ABOUT THIS EXERCISE =>
Repeat the entries. Each one must match exactly.
*** Opening of RECORDS SHOWN ***
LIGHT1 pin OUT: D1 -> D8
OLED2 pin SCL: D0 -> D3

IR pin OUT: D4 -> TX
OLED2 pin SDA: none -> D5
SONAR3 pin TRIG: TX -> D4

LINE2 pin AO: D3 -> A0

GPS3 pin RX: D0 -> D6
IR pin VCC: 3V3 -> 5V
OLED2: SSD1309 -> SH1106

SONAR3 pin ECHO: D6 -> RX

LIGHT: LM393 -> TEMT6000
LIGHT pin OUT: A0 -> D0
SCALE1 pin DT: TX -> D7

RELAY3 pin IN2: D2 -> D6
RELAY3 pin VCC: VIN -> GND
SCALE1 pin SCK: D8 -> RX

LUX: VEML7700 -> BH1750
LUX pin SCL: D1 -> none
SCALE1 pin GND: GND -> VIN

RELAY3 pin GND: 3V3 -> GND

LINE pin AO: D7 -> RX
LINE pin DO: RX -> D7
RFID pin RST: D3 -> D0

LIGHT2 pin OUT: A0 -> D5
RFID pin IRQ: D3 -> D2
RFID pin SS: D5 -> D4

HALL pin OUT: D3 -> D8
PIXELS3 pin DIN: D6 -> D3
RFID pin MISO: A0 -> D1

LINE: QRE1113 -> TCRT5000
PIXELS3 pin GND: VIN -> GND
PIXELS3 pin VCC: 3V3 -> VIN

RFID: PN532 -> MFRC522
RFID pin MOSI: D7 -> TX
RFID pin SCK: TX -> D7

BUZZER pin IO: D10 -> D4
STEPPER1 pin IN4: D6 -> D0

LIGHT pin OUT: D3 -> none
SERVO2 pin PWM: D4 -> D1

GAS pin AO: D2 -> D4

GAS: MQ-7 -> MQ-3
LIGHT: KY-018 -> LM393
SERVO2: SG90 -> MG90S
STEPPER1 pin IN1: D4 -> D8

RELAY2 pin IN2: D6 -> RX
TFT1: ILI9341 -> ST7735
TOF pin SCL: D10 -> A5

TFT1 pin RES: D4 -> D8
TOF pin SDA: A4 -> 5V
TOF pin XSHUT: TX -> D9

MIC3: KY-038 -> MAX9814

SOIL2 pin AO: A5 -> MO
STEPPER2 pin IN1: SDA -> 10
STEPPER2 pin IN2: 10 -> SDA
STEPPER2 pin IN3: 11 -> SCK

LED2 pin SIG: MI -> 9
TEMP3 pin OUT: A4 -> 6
*** Close of RECORDS SHOWN ***
COMPLETED EXERCISE =>
LIGHT1 pin OUT: D1 -> D8
OLED2 pin SCL: D0 -> D3

IR pin OUT: D4 -> TX
OLED2 pin SDA: none -> D5
SONAR3 pin TRIG: TX -> D4

LINE2 pin AO: D3 -> A0

GPS3 pin RX: D0 -> D6
IR pin VCC: 3V3 -> 5V
OLED2: SSD1309 -> SH1106

SONAR3 pin ECHO: D6 -> RX

LIGHT: LM393 -> TEMT6000
LIGHT pin OUT: A0 -> D0
SCALE1 pin DT: TX -> D7

RELAY3 pin IN2: D2 -> D6
RELAY3 pin VCC: VIN -> GND
SCALE1 pin SCK: D8 -> RX

LUX: VEML7700 -> BH1750
LUX pin SCL: D1 -> none
SCALE1 pin GND: GND -> VIN

RELAY3 pin GND: 3V3 -> GND

LINE pin AO: D7 -> RX
LINE pin DO: RX -> D7
RFID pin RST: D3 -> D0

LIGHT2 pin OUT: A0 -> D5
RFID pin IRQ: D3 -> D2
RFID pin SS: D5 -> D4

HALL pin OUT: D3 -> D8
PIXELS3 pin DIN: D6 -> D3
RFID pin MISO: A0 -> D1

LINE: QRE1113 -> TCRT5000
PIXELS3 pin GND: VIN -> GND
PIXELS3 pin VCC: 3V3 -> VIN

RFID: PN532 -> MFRC522
RFID pin MOSI: D7 -> TX
RFID pin SCK: TX -> D7

BUZZER pin IO: D10 -> D4
STEPPER1 pin IN4: D6 -> D0

LIGHT pin OUT: D3 -> none
SERVO2 pin PWM: D4 -> D1

GAS pin AO: D2 -> D4

GAS: MQ-7 -> MQ-3
LIGHT: KY-018 -> LM393
SERVO2: SG90 -> MG90S
STEPPER1 pin IN1: D4 -> D8

RELAY2 pin IN2: D6 -> RX
TFT1: ILI9341 -> ST7735
TOF pin SCL: D10 -> A5

TFT1 pin RES: D4 -> D8
TOF pin SDA: A4 -> 5V
TOF pin XSHUT: TX -> D9

MIC3: KY-038 -> MAX9814

SOIL2 pin AO: A5 -> MO
STEPPER2 pin IN1: SDA -> 10
STEPPER2 pin IN2: 10 -> SDA
STEPPER2 pin IN3: 11 -> SCK

LED2 pin SIG: MI -> 9
TEMP3 pin OUT: A4 -> 6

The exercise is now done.